Your objective
Your answer must be every line of the data that holds the string "park".

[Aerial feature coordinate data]
================================

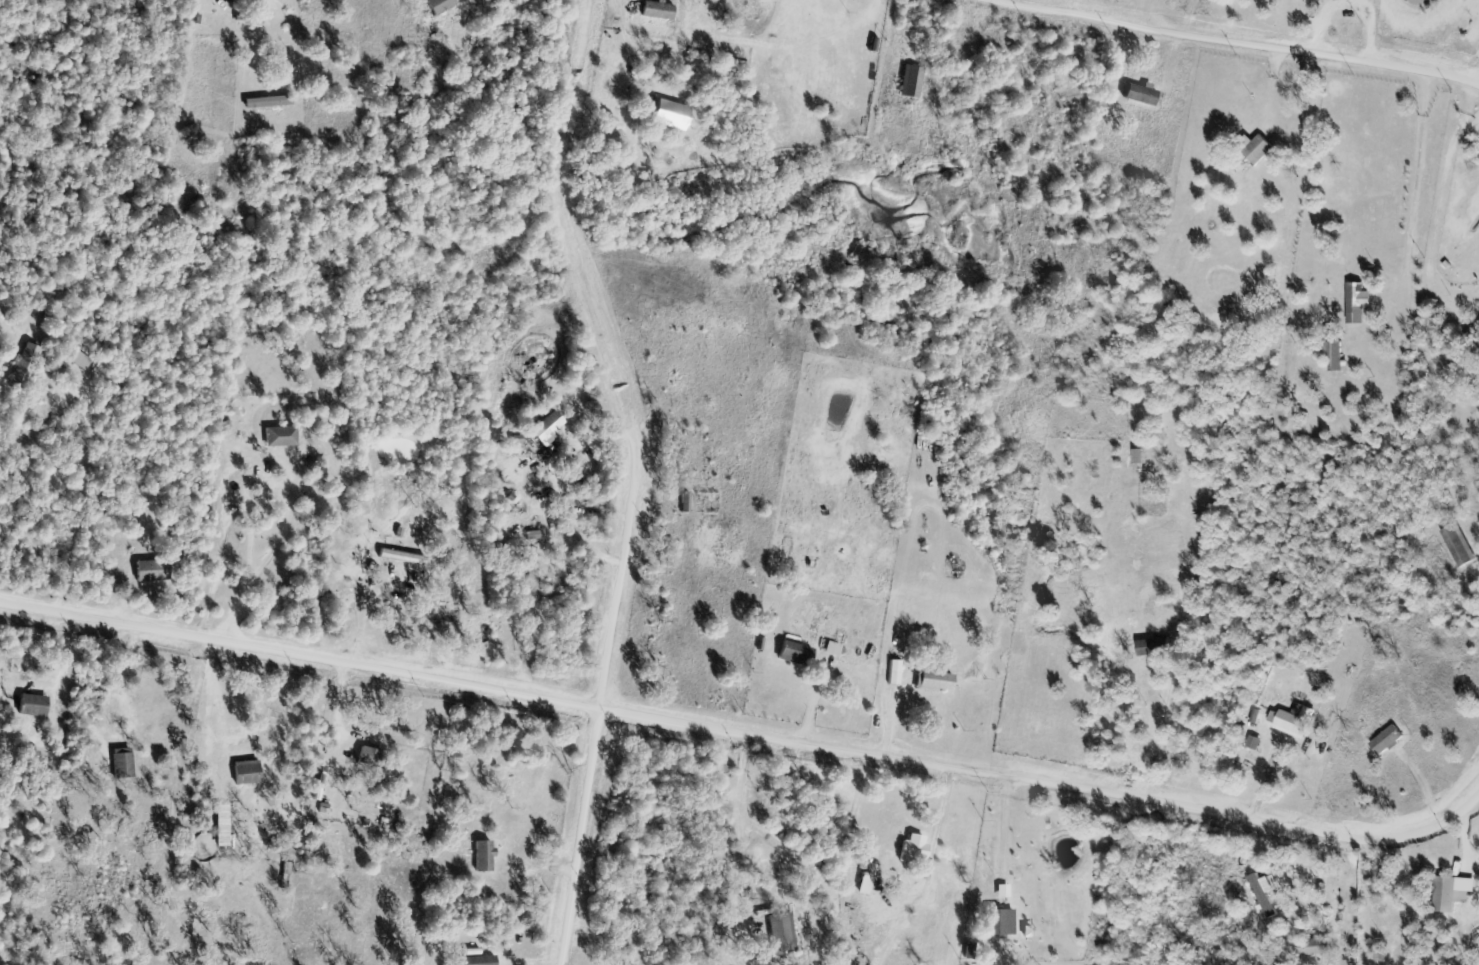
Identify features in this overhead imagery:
building: (1319, 0)
building: (439, 5)
building: (656, 10)
building: (208, 23)
road: (1239, 42)
building: (910, 82)
building: (1139, 94)
building: (267, 102)
building: (1257, 150)
building: (1356, 303)
building: (50, 319)
building: (1473, 335)
building: (1336, 356)
building: (22, 372)
building: (284, 390)
building: (546, 428)
building: (279, 437)
building: (1137, 457)
building: (696, 460)
road: (635, 479)
building: (681, 503)
building: (1456, 545)
building: (395, 553)
building: (151, 571)
building: (530, 582)
building: (1152, 647)
building: (794, 654)
building: (894, 672)
building: (933, 681)
building: (32, 706)
building: (1293, 721)
road: (743, 730)
building: (1385, 741)
building: (371, 758)
building: (121, 763)
building: (913, 849)
building: (483, 856)
building: (1444, 895)
building: (994, 920)
building: (780, 931)
building: (1313, 947)
building: (478, 960)
building: (616, 964)

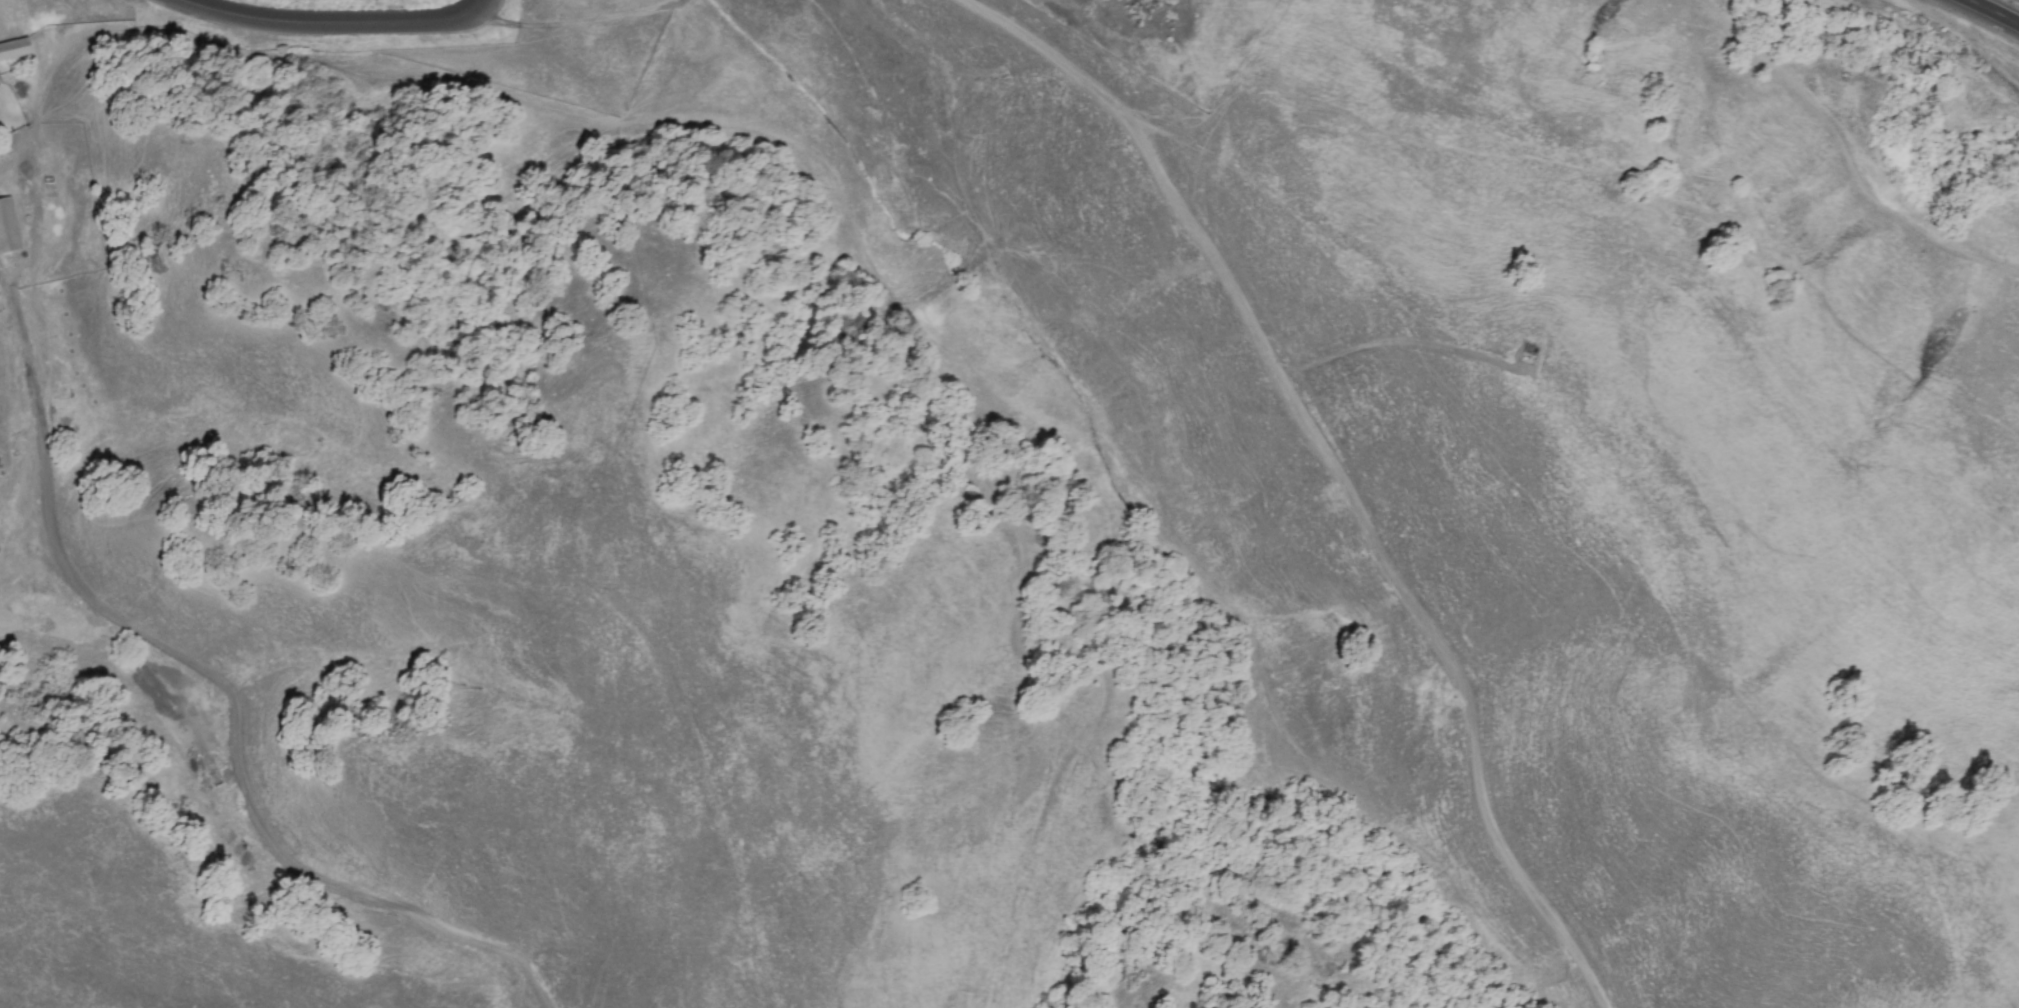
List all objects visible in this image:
road: (1994, 12)
road: (335, 21)
road: (579, 23)
building: (14, 48)
road: (1847, 159)
building: (8, 227)
road: (1388, 341)
road: (877, 382)
road: (1334, 472)
crop: (1011, 516)
road: (22, 518)
road: (222, 691)

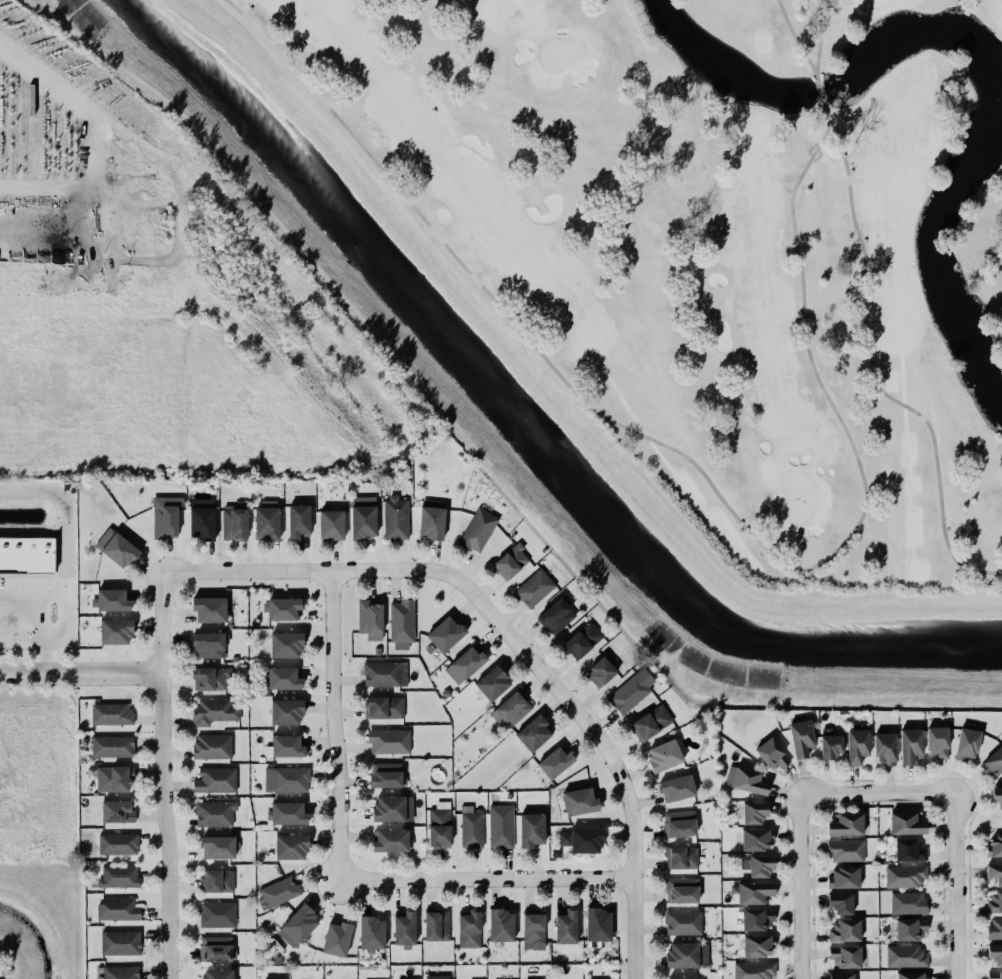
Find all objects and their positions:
road: (92, 179)
road: (187, 197)
park: (712, 242)
park: (720, 245)
building: (165, 516)
building: (363, 516)
building: (201, 518)
building: (395, 518)
building: (431, 519)
building: (266, 520)
building: (298, 520)
building: (234, 521)
building: (331, 524)
building: (477, 530)
road: (65, 538)
building: (116, 548)
building: (26, 554)
building: (510, 561)
building: (534, 588)
road: (32, 594)
building: (111, 600)
building: (282, 608)
building: (208, 609)
building: (555, 616)
building: (369, 619)
building: (401, 624)
road: (44, 631)
building: (115, 631)
building: (444, 633)
road: (514, 639)
building: (581, 640)
building: (285, 644)
building: (207, 645)
building: (464, 664)
building: (600, 670)
road: (81, 673)
building: (384, 673)
building: (210, 678)
building: (282, 678)
building: (492, 683)
building: (628, 694)
building: (384, 707)
building: (510, 709)
building: (214, 710)
building: (285, 711)
building: (110, 714)
building: (651, 722)
road: (339, 725)
building: (533, 733)
building: (801, 738)
building: (388, 741)
building: (937, 741)
building: (967, 742)
building: (829, 745)
building: (856, 745)
building: (910, 745)
building: (112, 746)
building: (212, 746)
building: (286, 746)
building: (884, 748)
building: (664, 754)
building: (772, 754)
building: (554, 761)
building: (993, 762)
building: (385, 774)
road: (163, 777)
building: (113, 778)
building: (286, 779)
building: (215, 780)
building: (745, 780)
building: (676, 788)
road: (876, 792)
building: (997, 796)
building: (579, 801)
building: (389, 808)
building: (116, 811)
building: (754, 812)
building: (214, 813)
building: (287, 813)
building: (679, 823)
building: (906, 823)
building: (439, 824)
building: (845, 824)
building: (500, 825)
building: (470, 827)
building: (530, 829)
building: (581, 839)
building: (756, 839)
building: (389, 840)
building: (117, 843)
building: (217, 846)
building: (290, 846)
building: (994, 846)
building: (844, 850)
building: (909, 850)
building: (681, 858)
building: (758, 865)
building: (118, 876)
building: (905, 876)
building: (844, 877)
road: (489, 879)
building: (216, 880)
road: (956, 885)
road: (800, 886)
building: (681, 890)
building: (277, 891)
building: (753, 891)
building: (994, 901)
building: (840, 902)
building: (907, 902)
building: (118, 909)
building: (217, 914)
building: (756, 918)
building: (684, 922)
building: (501, 924)
building: (598, 924)
building: (436, 925)
building: (297, 926)
building: (565, 927)
building: (404, 928)
building: (909, 928)
building: (469, 929)
building: (533, 929)
building: (844, 930)
building: (371, 933)
building: (336, 938)
building: (120, 942)
building: (757, 945)
building: (215, 948)
building: (995, 953)
building: (682, 955)
building: (845, 956)
building: (905, 956)
building: (753, 969)
building: (120, 972)
building: (216, 973)
building: (994, 974)
building: (841, 975)
building: (910, 975)
building: (436, 977)
building: (682, 977)

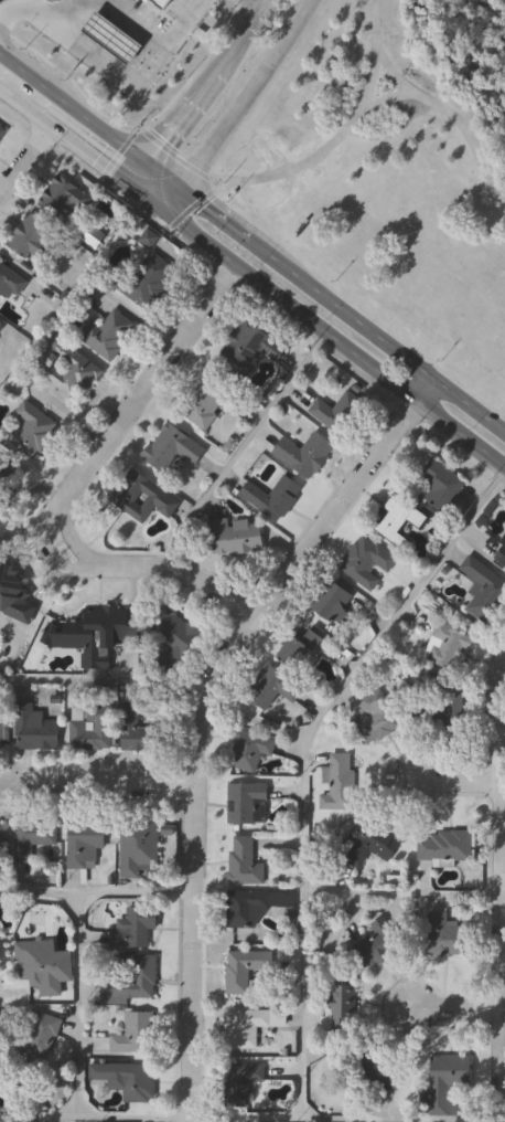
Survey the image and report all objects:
building: (165, 3)
road: (249, 5)
road: (69, 16)
road: (138, 21)
road: (244, 30)
building: (116, 38)
gas station: (116, 38)
road: (113, 73)
road: (248, 96)
road: (386, 102)
road: (428, 103)
road: (72, 111)
road: (185, 113)
building: (1, 134)
road: (63, 139)
road: (324, 154)
road: (23, 160)
traffic signals: (145, 164)
park: (391, 173)
road: (136, 175)
road: (162, 177)
traffic signals: (127, 185)
traffic signals: (179, 189)
building: (61, 198)
road: (145, 198)
road: (171, 200)
traffic signals: (163, 210)
road: (215, 215)
building: (31, 236)
building: (145, 280)
building: (10, 281)
building: (1, 330)
building: (108, 334)
road: (376, 339)
road: (332, 341)
building: (251, 345)
building: (68, 368)
road: (155, 378)
building: (202, 399)
building: (336, 411)
building: (32, 430)
building: (172, 448)
road: (241, 448)
building: (304, 453)
building: (4, 470)
building: (441, 485)
building: (142, 497)
building: (272, 497)
building: (397, 521)
building: (235, 536)
road: (73, 538)
building: (502, 544)
road: (49, 552)
building: (366, 562)
road: (189, 573)
building: (482, 588)
building: (14, 596)
building: (334, 601)
building: (98, 627)
building: (171, 639)
building: (297, 649)
building: (447, 649)
road: (106, 678)
building: (273, 688)
building: (440, 711)
building: (378, 713)
road: (206, 714)
building: (91, 727)
building: (36, 729)
building: (138, 731)
building: (1, 732)
road: (501, 739)
road: (309, 747)
building: (249, 749)
building: (339, 783)
road: (458, 786)
road: (98, 791)
building: (244, 801)
building: (1, 837)
building: (32, 837)
building: (84, 843)
building: (369, 844)
building: (443, 845)
building: (139, 847)
building: (244, 862)
road: (98, 893)
building: (244, 906)
building: (134, 927)
building: (443, 936)
building: (380, 944)
building: (42, 963)
building: (245, 968)
building: (128, 979)
road: (79, 1006)
building: (342, 1007)
road: (460, 1009)
building: (246, 1026)
building: (135, 1033)
building: (39, 1035)
building: (0, 1070)
building: (385, 1072)
building: (134, 1080)
building: (240, 1080)
building: (447, 1082)
road: (95, 1119)
road: (323, 1119)

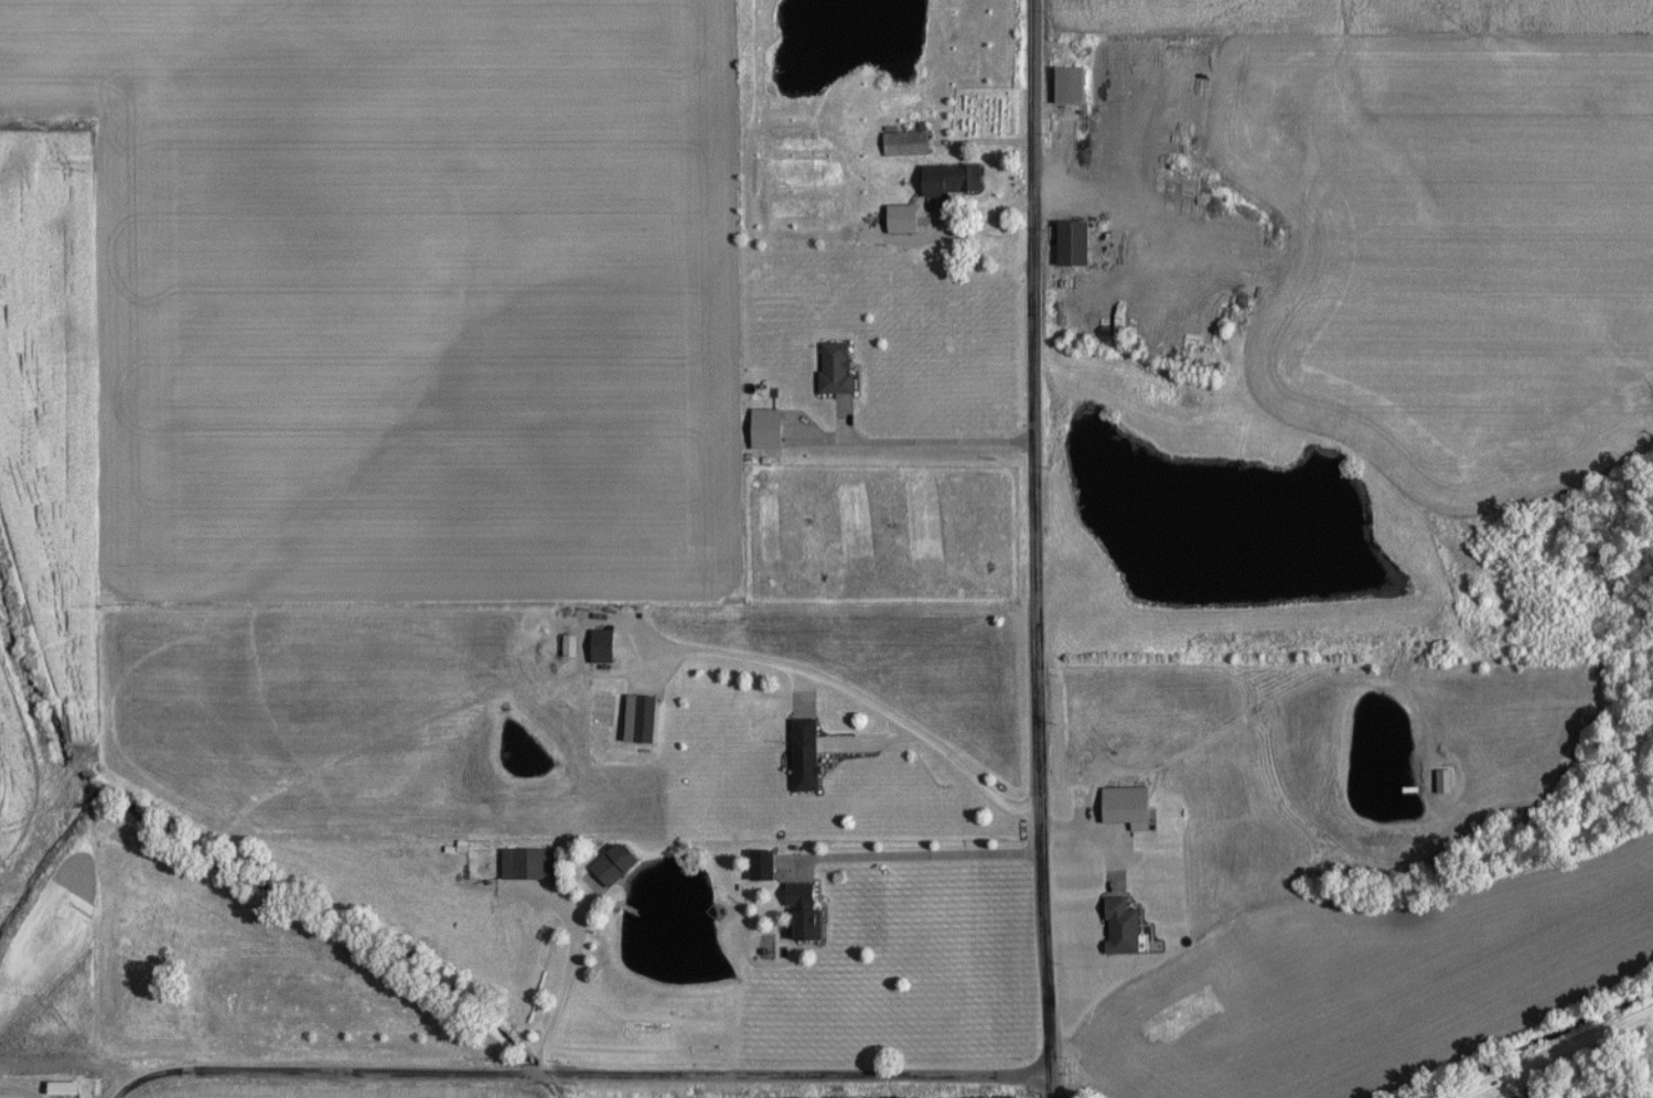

================================

Written solution
park: (712, 242)
park: (720, 245)
park: (391, 173)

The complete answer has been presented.